REQUIREMENT:
Could you please repeat the entries below word for word, with the images left out?

--- PROVIDED DATA Enclosed Below ---

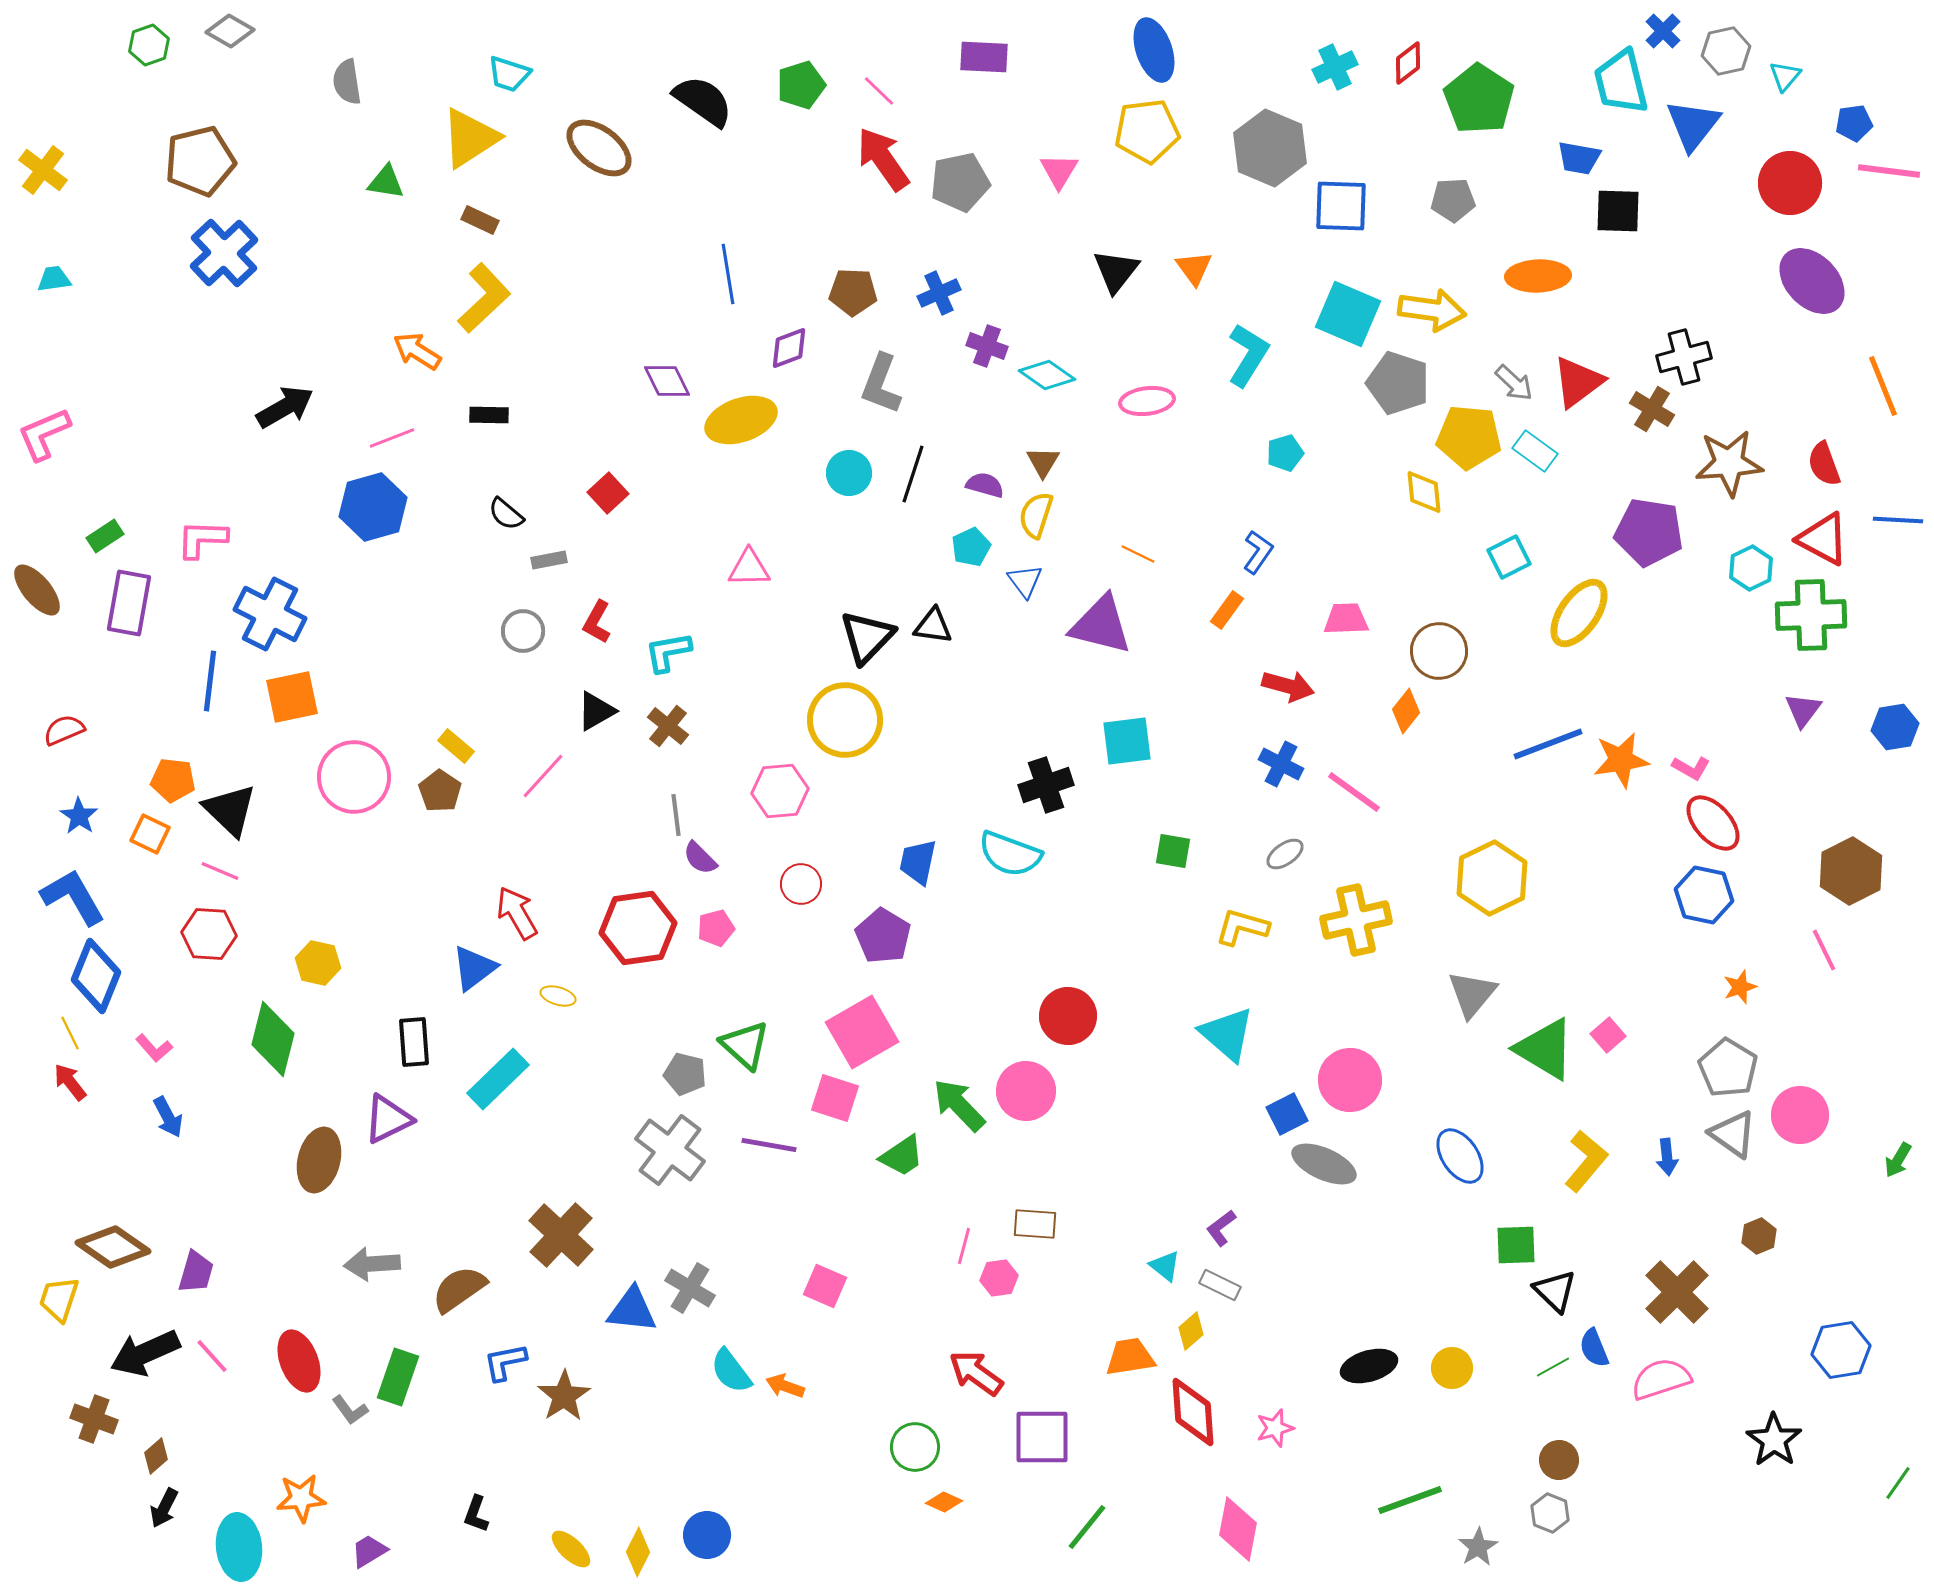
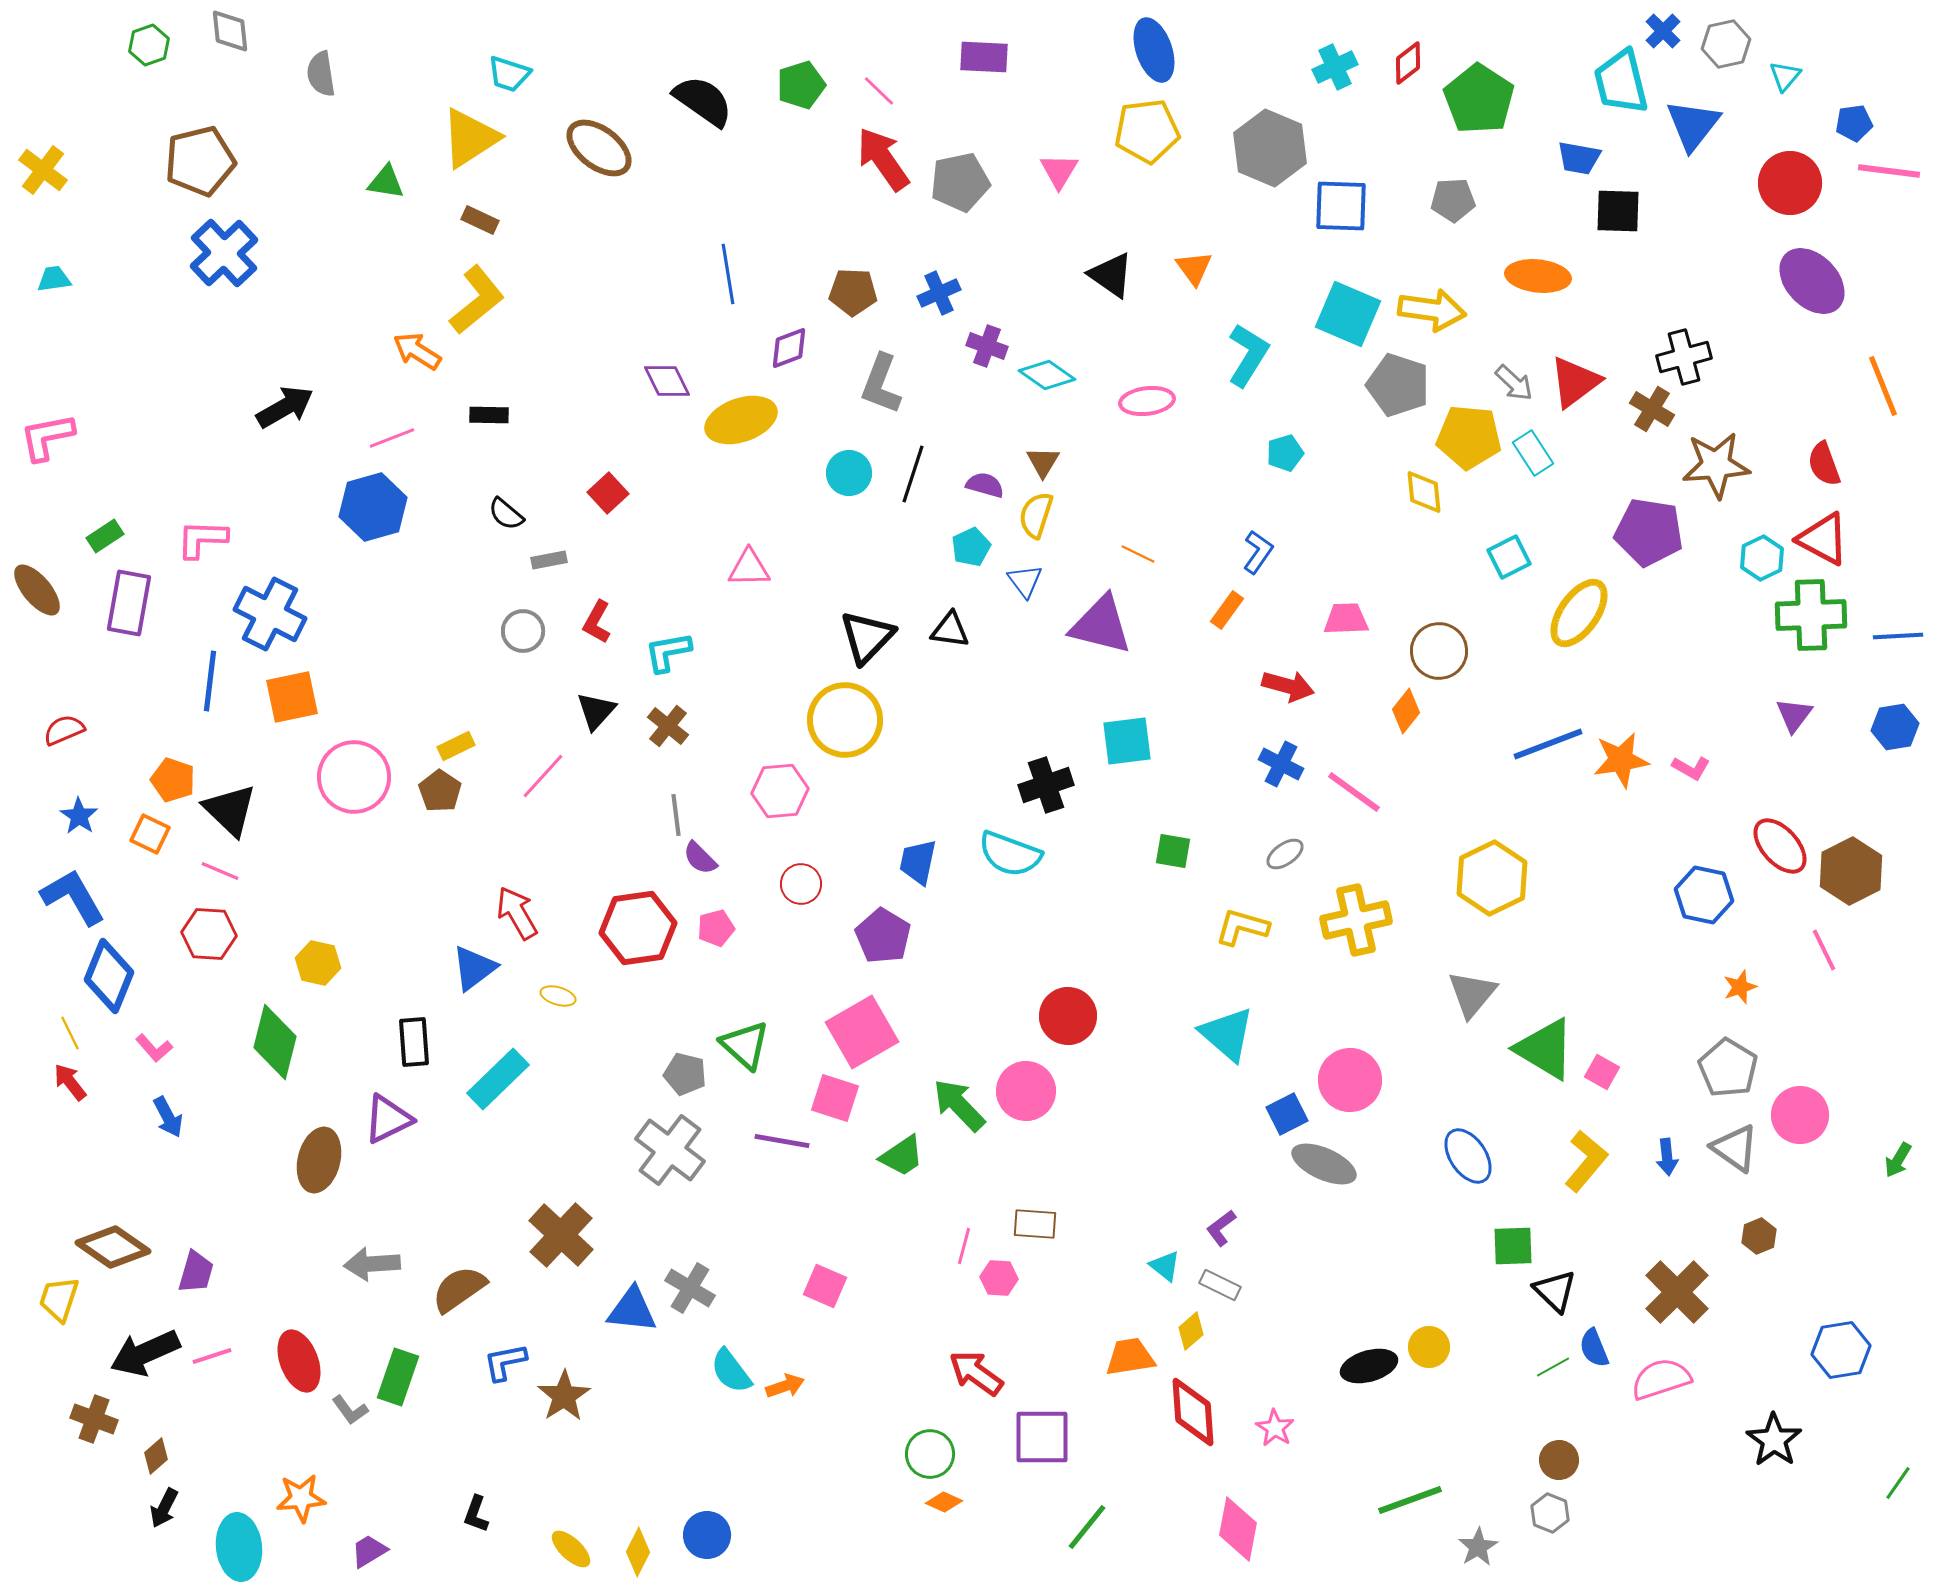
gray diamond at (230, 31): rotated 54 degrees clockwise
gray hexagon at (1726, 51): moved 7 px up
gray semicircle at (347, 82): moved 26 px left, 8 px up
black triangle at (1116, 271): moved 5 px left, 4 px down; rotated 33 degrees counterclockwise
orange ellipse at (1538, 276): rotated 8 degrees clockwise
yellow L-shape at (484, 298): moved 7 px left, 2 px down; rotated 4 degrees clockwise
red triangle at (1578, 382): moved 3 px left
gray pentagon at (1398, 383): moved 2 px down
pink L-shape at (44, 434): moved 3 px right, 3 px down; rotated 12 degrees clockwise
cyan rectangle at (1535, 451): moved 2 px left, 2 px down; rotated 21 degrees clockwise
brown star at (1729, 463): moved 13 px left, 2 px down
blue line at (1898, 520): moved 116 px down; rotated 6 degrees counterclockwise
cyan hexagon at (1751, 568): moved 11 px right, 10 px up
black triangle at (933, 626): moved 17 px right, 4 px down
purple triangle at (1803, 710): moved 9 px left, 5 px down
black triangle at (596, 711): rotated 18 degrees counterclockwise
yellow rectangle at (456, 746): rotated 66 degrees counterclockwise
orange pentagon at (173, 780): rotated 12 degrees clockwise
red ellipse at (1713, 823): moved 67 px right, 23 px down
blue diamond at (96, 976): moved 13 px right
pink square at (1608, 1035): moved 6 px left, 37 px down; rotated 20 degrees counterclockwise
green diamond at (273, 1039): moved 2 px right, 3 px down
gray triangle at (1733, 1134): moved 2 px right, 14 px down
purple line at (769, 1145): moved 13 px right, 4 px up
blue ellipse at (1460, 1156): moved 8 px right
green square at (1516, 1245): moved 3 px left, 1 px down
pink hexagon at (999, 1278): rotated 12 degrees clockwise
pink line at (212, 1356): rotated 66 degrees counterclockwise
yellow circle at (1452, 1368): moved 23 px left, 21 px up
orange arrow at (785, 1386): rotated 141 degrees clockwise
pink star at (1275, 1428): rotated 24 degrees counterclockwise
green circle at (915, 1447): moved 15 px right, 7 px down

--- End of Enclosed PROVIDED DATA ---

REPLY TO THE EXERCISE:
gray diamond at (230, 31): rotated 54 degrees clockwise
gray hexagon at (1726, 51): moved 7 px up
gray semicircle at (347, 82): moved 26 px left, 8 px up
black triangle at (1116, 271): moved 5 px left, 4 px down; rotated 33 degrees counterclockwise
orange ellipse at (1538, 276): rotated 8 degrees clockwise
yellow L-shape at (484, 298): moved 7 px left, 2 px down; rotated 4 degrees clockwise
red triangle at (1578, 382): moved 3 px left
gray pentagon at (1398, 383): moved 2 px down
pink L-shape at (44, 434): moved 3 px right, 3 px down; rotated 12 degrees clockwise
cyan rectangle at (1535, 451): moved 2 px left, 2 px down; rotated 21 degrees clockwise
brown star at (1729, 463): moved 13 px left, 2 px down
blue line at (1898, 520): moved 116 px down; rotated 6 degrees counterclockwise
cyan hexagon at (1751, 568): moved 11 px right, 10 px up
black triangle at (933, 626): moved 17 px right, 4 px down
purple triangle at (1803, 710): moved 9 px left, 5 px down
black triangle at (596, 711): rotated 18 degrees counterclockwise
yellow rectangle at (456, 746): rotated 66 degrees counterclockwise
orange pentagon at (173, 780): rotated 12 degrees clockwise
red ellipse at (1713, 823): moved 67 px right, 23 px down
blue diamond at (96, 976): moved 13 px right
pink square at (1608, 1035): moved 6 px left, 37 px down; rotated 20 degrees counterclockwise
green diamond at (273, 1039): moved 2 px right, 3 px down
gray triangle at (1733, 1134): moved 2 px right, 14 px down
purple line at (769, 1145): moved 13 px right, 4 px up
blue ellipse at (1460, 1156): moved 8 px right
green square at (1516, 1245): moved 3 px left, 1 px down
pink hexagon at (999, 1278): rotated 12 degrees clockwise
pink line at (212, 1356): rotated 66 degrees counterclockwise
yellow circle at (1452, 1368): moved 23 px left, 21 px up
orange arrow at (785, 1386): rotated 141 degrees clockwise
pink star at (1275, 1428): rotated 24 degrees counterclockwise
green circle at (915, 1447): moved 15 px right, 7 px down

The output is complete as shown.